# [EXERCISE DESCRIPTION]
Nothing but a number should be given: how many lines of the records include "moved"?

SUPPLIED MATERIAL Start Marker

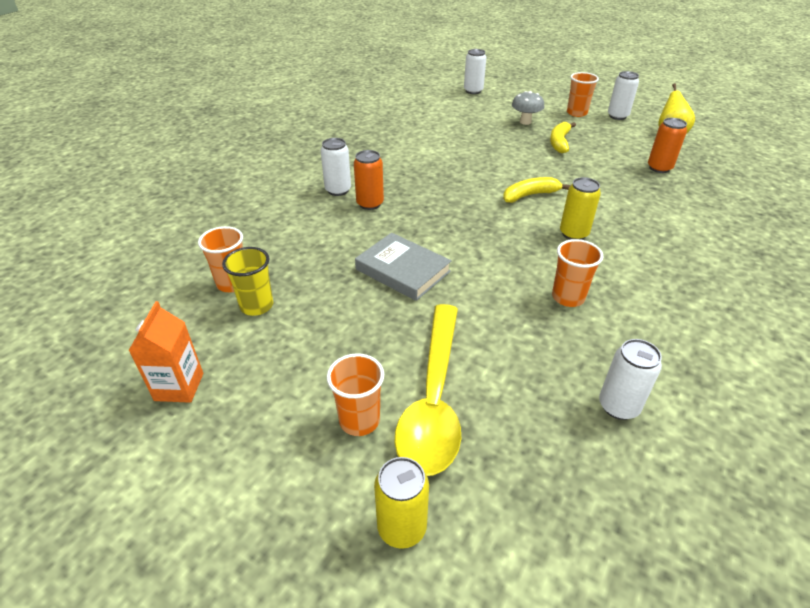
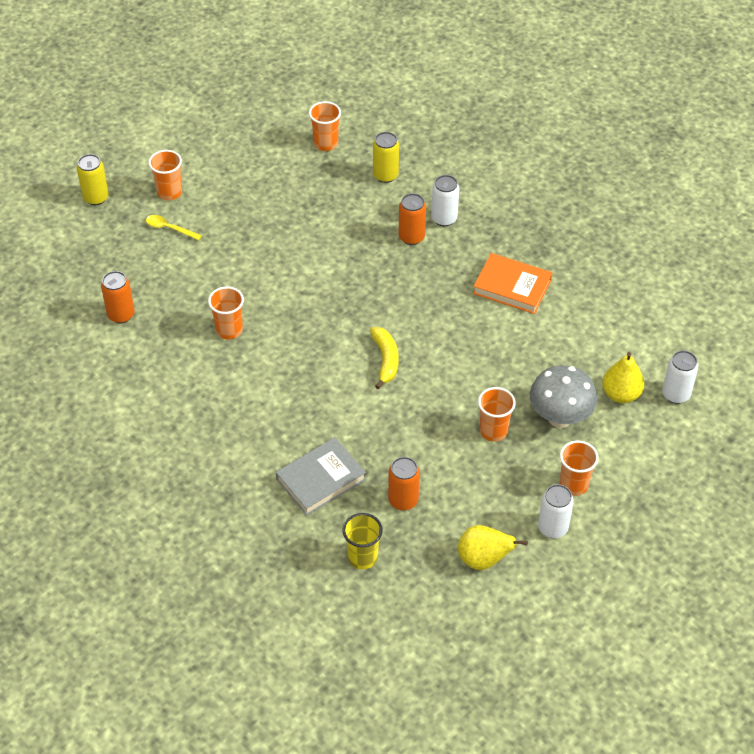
camera: 105 degrees right, 10 degrees up
orange carton [128,301,203,403] -> none
yellow cup [222,247,273,316] -> yellow cup moved to [343,513,383,569]
grey book [355,233,452,301] -> grey book moved to [276,437,366,516]
yellow spoon [394,304,461,476] -> yellow spoon [146,215,202,240], size x0.41
grey mushroom [512,91,545,125] -> grey mushroom [530,365,597,428], size x1.56
yellow banana [550,122,576,153] -> orange cup [478,387,516,442]
yellow can [560,177,601,240] -> yellow can moved to [373,132,399,183]
white can [599,339,662,420] -> orange can [101,271,135,323]
none -> orange book [473,253,552,314]
none -> yellow pear [602,352,645,403]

SUPPLIED MATERIAL End Marker

# [OUTPUT OF THE EXERCISE]
3